(Items listed in a dataset)
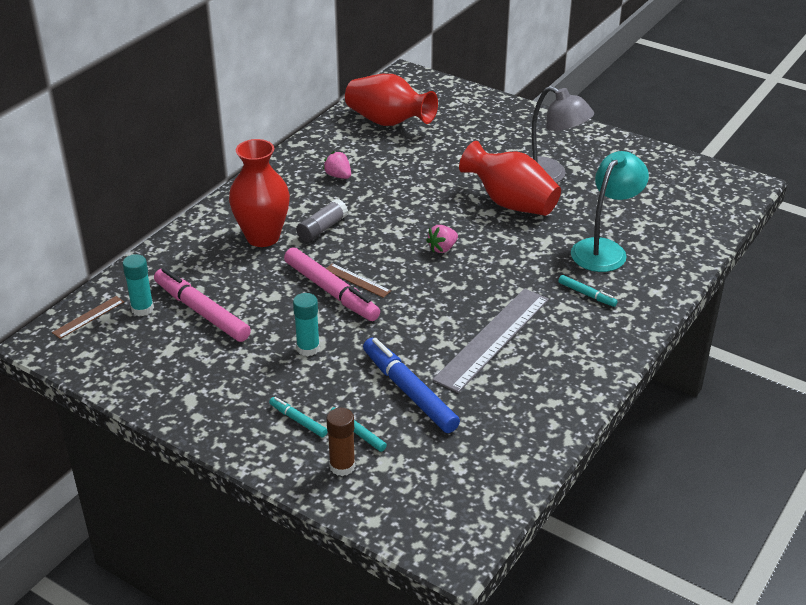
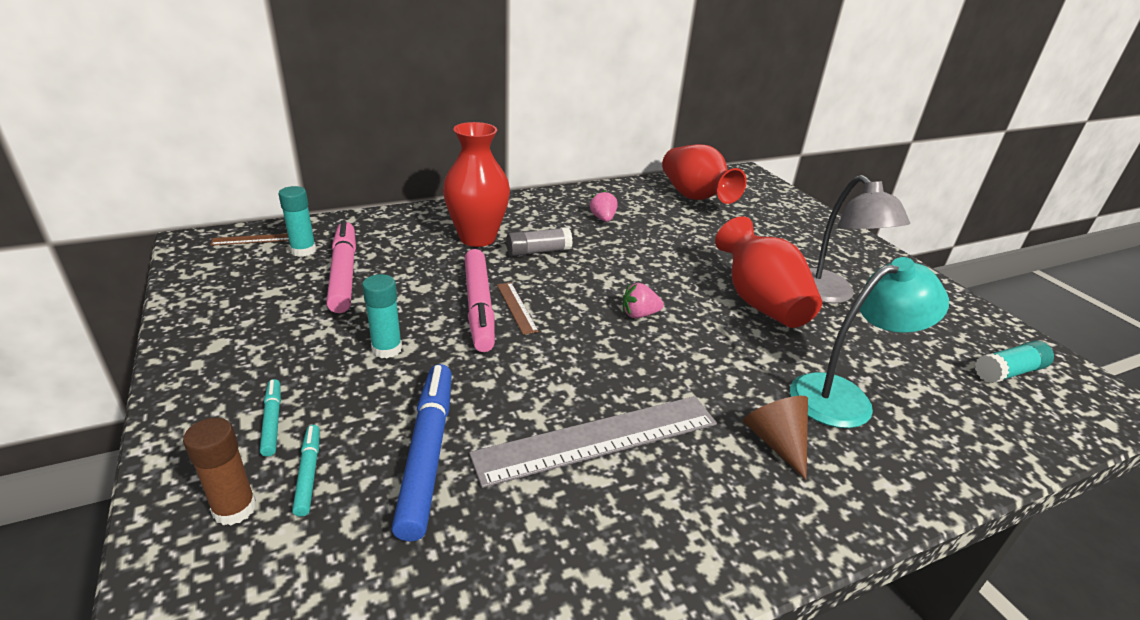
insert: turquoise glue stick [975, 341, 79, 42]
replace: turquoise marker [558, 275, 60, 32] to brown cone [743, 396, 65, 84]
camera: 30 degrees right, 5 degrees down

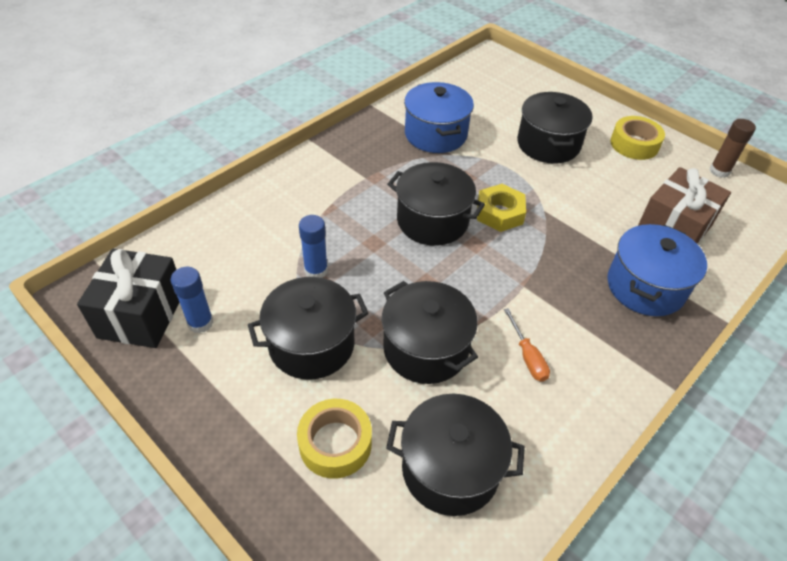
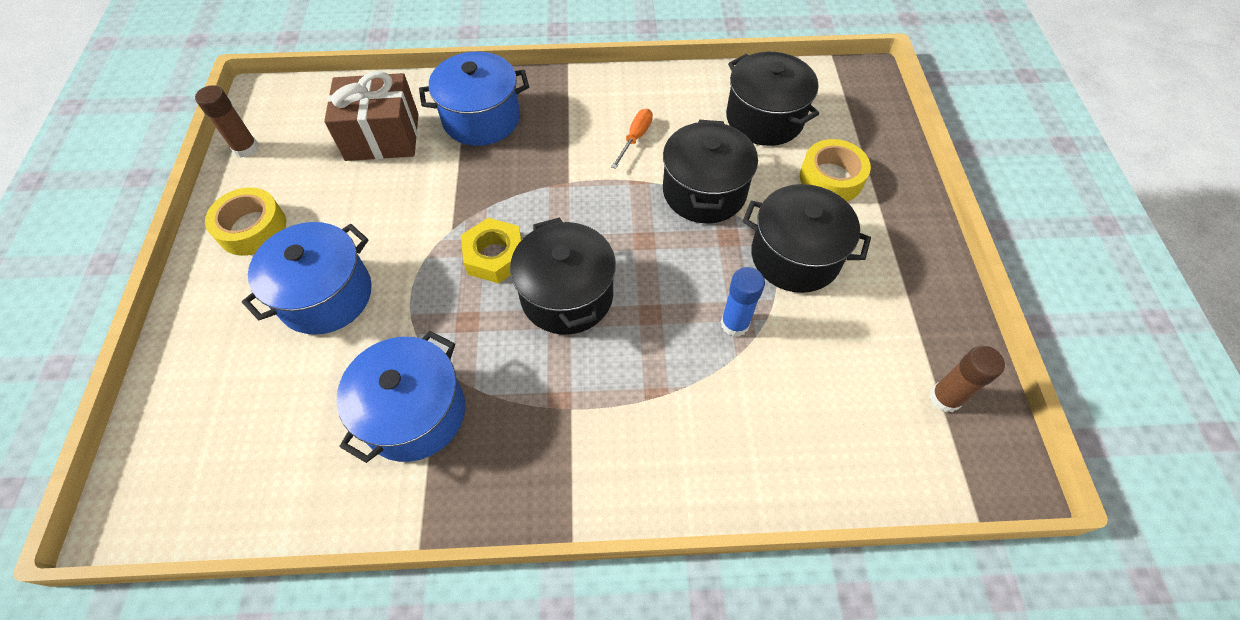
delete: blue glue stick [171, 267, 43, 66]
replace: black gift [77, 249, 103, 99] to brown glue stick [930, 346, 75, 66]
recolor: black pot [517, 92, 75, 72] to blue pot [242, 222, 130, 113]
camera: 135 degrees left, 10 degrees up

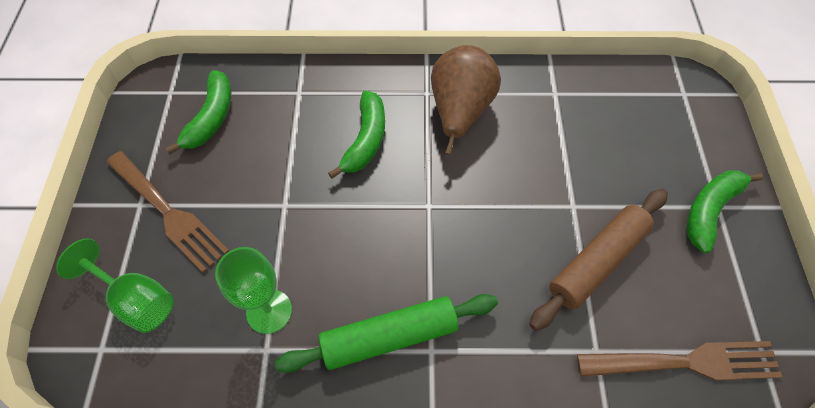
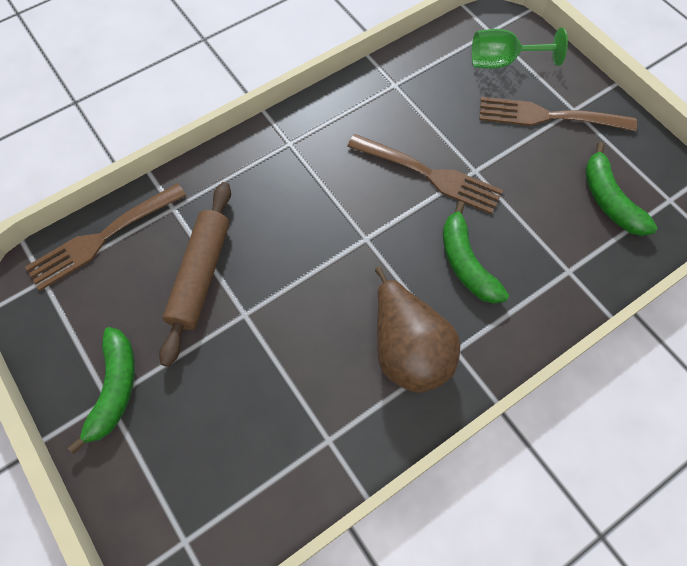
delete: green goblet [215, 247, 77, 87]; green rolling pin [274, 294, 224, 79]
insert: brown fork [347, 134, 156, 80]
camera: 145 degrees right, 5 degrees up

__Activity__
Return the preceding entries exactly, each word as given, but leave out any picture.

__Problem solution__
insert: turquoise glue stick [975, 341, 79, 42]
replace: turquoise marker [558, 275, 60, 32] to brown cone [743, 396, 65, 84]
camera: 30 degrees right, 5 degrees down

delete: blue glue stick [171, 267, 43, 66]
replace: black gift [77, 249, 103, 99] to brown glue stick [930, 346, 75, 66]
recolor: black pot [517, 92, 75, 72] to blue pot [242, 222, 130, 113]
camera: 135 degrees left, 10 degrees up

delete: green goblet [215, 247, 77, 87]; green rolling pin [274, 294, 224, 79]
insert: brown fork [347, 134, 156, 80]
camera: 145 degrees right, 5 degrees up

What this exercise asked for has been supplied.